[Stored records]

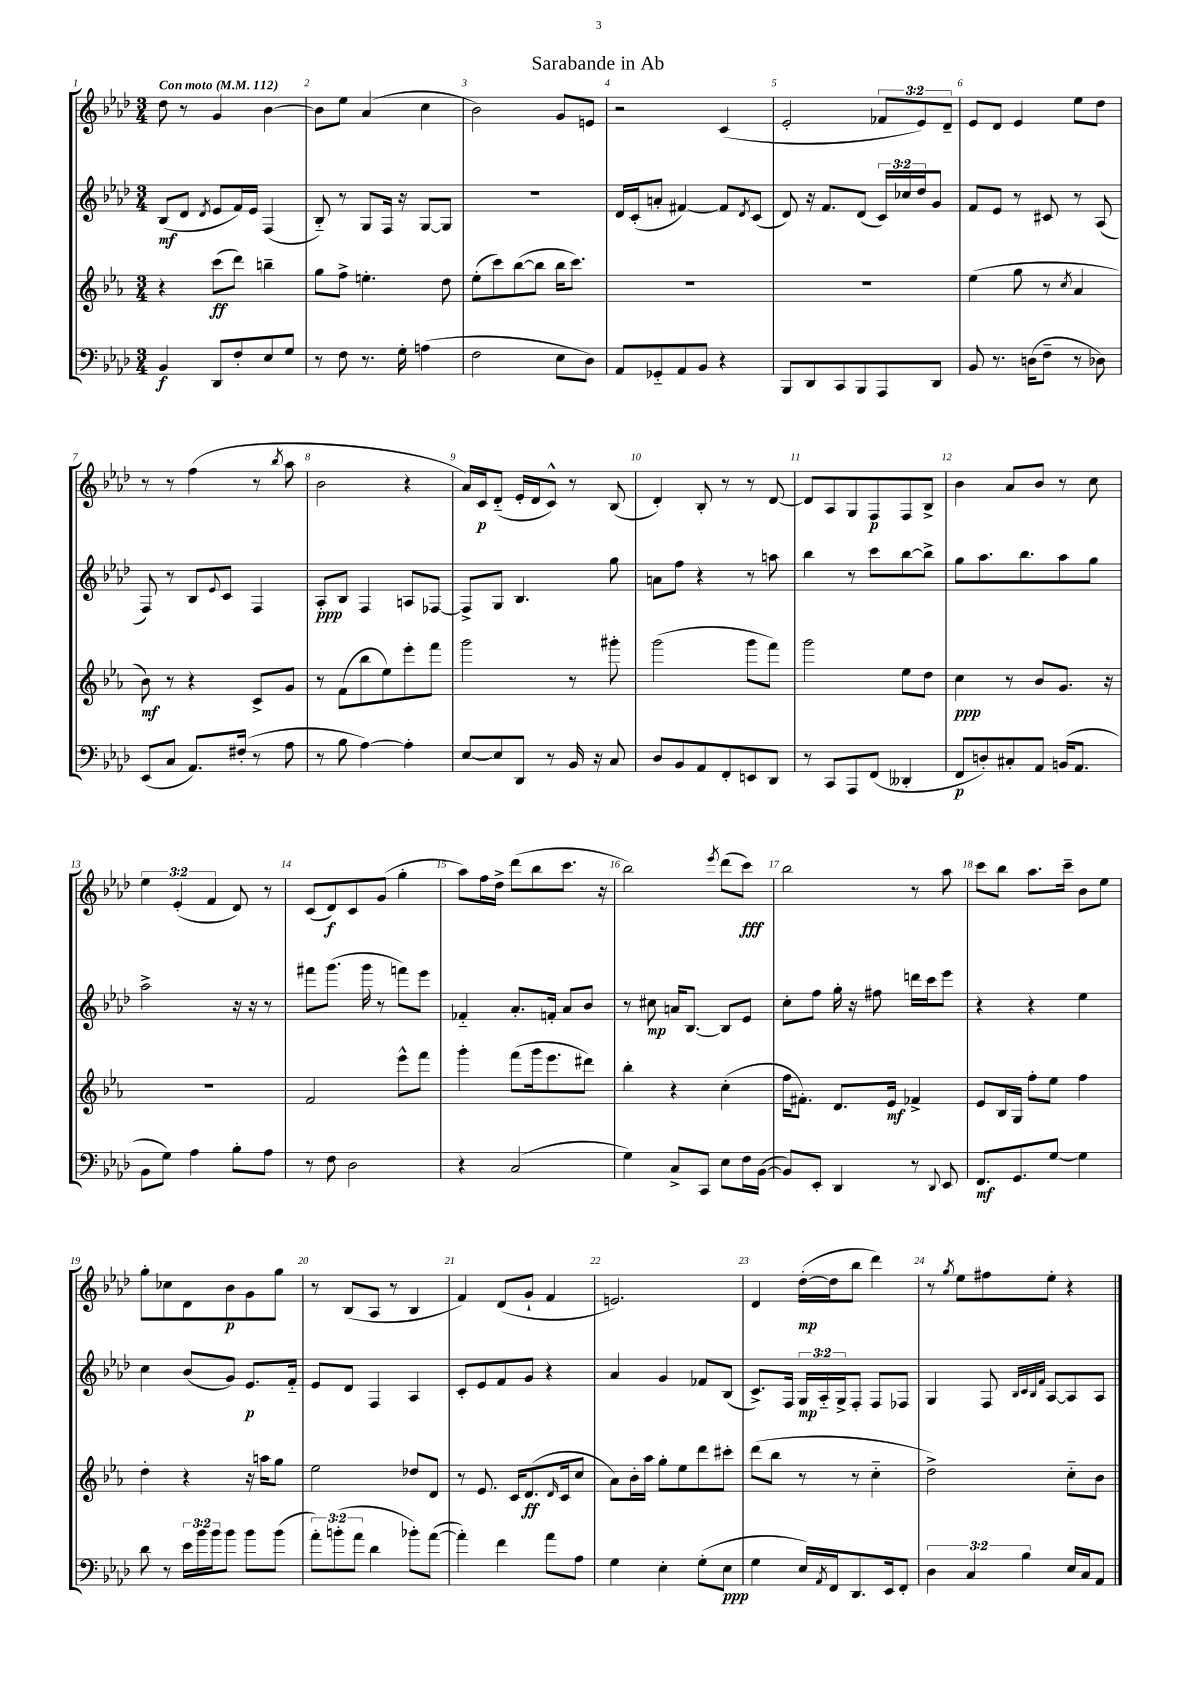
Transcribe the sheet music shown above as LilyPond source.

\header { title = "Sarabande in Ab" }
<<
\new StaffGroup <<
\new Staff = "s0" {
    \clef treble \key aes \major \numericTimeSignature \time 3/4 \override Staff.TupletNumber.text = #tuplet-number::calc-fraction-text \tempo "Con moto" 4 = 112
    des''8 r8 g'4 bes'4~ |
    bes'8 ees''8 aes'4( c''4 |
    bes'2) g'8 e'8 |
    r2 c'4( |
    ees'2-. \tuplet 3/2 { fes'8 ees'8) des'8-- } |
    ees'8 des'8 ees'4 ees''8 des''8 |
    r8 r8 f''4( r8 \acciaccatura { bes''8 } aes''8 |
    bes'2 r4 |
    aes'16) c'16\p des'8-_( ees'16-. des'16 c'8-^) r8 bes8( |
    des'4-.) bes8-. r8 r8 des'8~ |
    des'8 aes8 g8 f8\p f8 bes8-> |
    bes'4 aes'8 bes'8 r8 c''8 |
    \tuplet 3/2 { ees''4 ees'4-.( f'4 } des'8) r8 |
    c'8( des'8\f) c'8 g'8( g''4-. |
    aes''8) f''16 des''16-> des'''8( bes''8 c'''8. r16 |
    bes''2) \acciaccatura { ees'''8 } des'''8( c'''8\fff) |
    bes''2 r8 aes''8 |
    c'''8 bes''8 aes''8. c'''16-- bes'8 ees''8 |
    g''8-. ces''8 des'8 bes'8\p g'8 g''8 |
    r8 bes8( aes8 r8 bes4 |
    f'4) des'8( g'8-! f'4 |
    e'2.) |
    des'4 des''16~-.\mp( des''16 bes''8 des'''4) |
    r8 \acciaccatura { g''8 } ees''8 fis''8 ees''8-. r4 \bar "|." |
}
\new Staff = "s1" {
    \clef treble \key aes \major \numericTimeSignature \time 3/4 \override Staff.TupletNumber.text = #tuplet-number::calc-fraction-text
    bes8\mf( des'8 \acciaccatura { des'8 } ees'8 f'16) ees'16 f4( |
    bes8-_) r8 g8 f16 r16 g8~ g8 |
    R2. |
    des'16 c'16-.( a'8-. fis'4~) fis'8 \acciaccatura { des'8 } c'8( |
    des'8) r16 f'8. des'8( \tuplet 3/2 { c'16) ces''16 des''16 } g'8 |
    f'8 ees'8 r8 cis'8 r8 aes8( |
    f8) r8 bes8 \appoggiatura { ees'8 } c'8 f4 |
    aes8-.\ppp bes8 f4 a8 fes8~ |
    fes8-> g8 bes4. g''8 |
    a'8 f''8 r4 r8 a''8 |
    bes''4 r8 c'''8 bes''8~ bes''8-> |
    g''8 aes''8. bes''8. aes''8 g''8 |
    aes''2-> r16 r16 r8 |
    fis'''8 g'''8.( g'''16 r8 f'''8) ees'''8 |
    fes'4-_ aes'8.-. f'16-. aes'8 bes'8 |
    r8 cis''8\mp a'16 bes8.~ bes8 ees'8 |
    c''8-. f''8 g''16-. r16 fis''8 d'''16 c'''16 ees'''8 |
    r4 r4 ees''4 |
    c''4 bes'8( g'8) ees'8.\p f'16-_ |
    ees'8 des'8 f4 aes4 |
    c'8-. ees'8 f'8 g'8 r4 |
    aes'4 g'4 fes'8 bes8( |
    c'8.->) f16 \tuplet 3/2 { g16\mp aes16-_ g16-> } f8-. f8 fes8 |
    g4 f8 \grace { bes32 c'32 bes32 f'32 } aes8~ aes8 aes8 \bar "|." |
}
\new Staff = "s2" {
    \clef treble \key ees \major \numericTimeSignature \time 3/4
    r4 c'''8\ff( d'''8) b''4-- |
    g''8 f''8-> e''4.-. d''8 |
    ees''8-.( c'''8) bes''8~( bes''8 bes''16 c'''8.) |
    R2. |
    R2. |
    ees''4( g''8 r8 \acciaccatura { c''8 } aes'4 |
    bes'8\mf) r8 r4 c'8-> g'8 |
    r8 f'8( bes''8 ees''8) ees'''8-. f'''8 |
    g'''2 r8 gis'''8-. |
    g'''2( g'''8 f'''8) |
    g'''2 ees''8 d''8 |
    c''4\ppp r8 bes'8 g'8. r16 |
    R2. |
    f'2 ees'''8-^ f'''8 |
    g'''4-. f'''8( g'''16 ees'''8. dis'''8) |
    bes''4-. r4 c''4-.( |
    f''16 fis'8.-.) d'8. ees'16\mf fes'4-> |
    ees'8 bes16 g16 f''8-. ees''8 f''4 |
    d''4-. r4 r16 a''16 g''8 |
    ees''2 des''8 d'8 |
    r8 ees'8. c'16 d'8.\ff( \grace { d'16 } c'16 c''8 |
    aes'8) bes'16-. aes''16 g''8-. ees''8 d'''8 cis'''8-. |
    d'''8( bes''8 r8 r8 c''4-_ |
    d''2->) c''8-_ bes'8 \bar "|." |
}
\new Staff = "s3" {
    \clef bass \key aes \major \numericTimeSignature \time 3/4 \override Staff.TupletNumber.text = #tuplet-number::calc-fraction-text
    bes,4\f des,8 f8-. ees8 g8 |
    r8 f8 r8. g16-. a4( |
    f2 ees8 des8) |
    aes,8 ges,8-_ aes,8 bes,8 r4 |
    bes,,8 des,8 c,8 bes,,8 aes,,8 des,8 |
    bes,8 r8. d16( f8-- r8 des8) |
    ees,8( c8 aes,8.) fis16-.( r8 aes8 |
    r8 bes8 aes4~) aes4-. |
    ees8~ ees8 des,8 r8 bes,16 r16 c8 |
    des8 bes,8 aes,8 f,8-. e,8 des,8 |
    r8 c,8 aes,,8 f,8( deses,4-. |
    f,8\p d8-.) cis8-. aes,8 b,16( aes,8. |
    bes,8 g8) aes4 bes8-. aes8 |
    r8 f8 des2 |
    r4 c2( |
    g4) c8-> c,8 ees8 f16 bes,16~( |
    bes,8) ees,8-. des,4 r8 \appoggiatura { des,8 } ees,8 |
    f,8.\mf g,8. g8~ g4 |
    des'8 r8 \tuplet 3/2 { ees'16 bes'16 bes'16 } bes'8 bes'8 bes'8( |
    \tuplet 3/2 { aes'8-.) b'8-.( aes'8 } des'4 bes'8-.) aes'8~( |
    aes'4-.) f'4 aes'8 aes8 |
    g4 ees4-. g8-.( ees8\ppp |
    g4 ees16) \acciaccatura { aes,8 } f,16 des,8. ees,16 f,8-. |
    \tuplet 3/2 { des4 c4 bes4 } ees16 c16 aes,8 \bar "|." |
}
>>
>>
\layout { \context { \Score \override BarNumber.break-visibility = ##(#f #t #t) barNumberVisibility = #all-bar-numbers-visible } }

*Goal*. Pick out every line of the material above that contains the word "clef", treating uppercase and lowercase as different.

*Full answer*.
    \clef treble \key aes \major \numericTimeSignature \time 3/4 \override Staff.TupletNumber.text = #tuplet-number::calc-fraction-text \tempo "Con moto" 4 = 112
    \clef treble \key aes \major \numericTimeSignature \time 3/4 \override Staff.TupletNumber.text = #tuplet-number::calc-fraction-text
    \clef treble \key ees \major \numericTimeSignature \time 3/4
    \clef bass \key aes \major \numericTimeSignature \time 3/4 \override Staff.TupletNumber.text = #tuplet-number::calc-fraction-text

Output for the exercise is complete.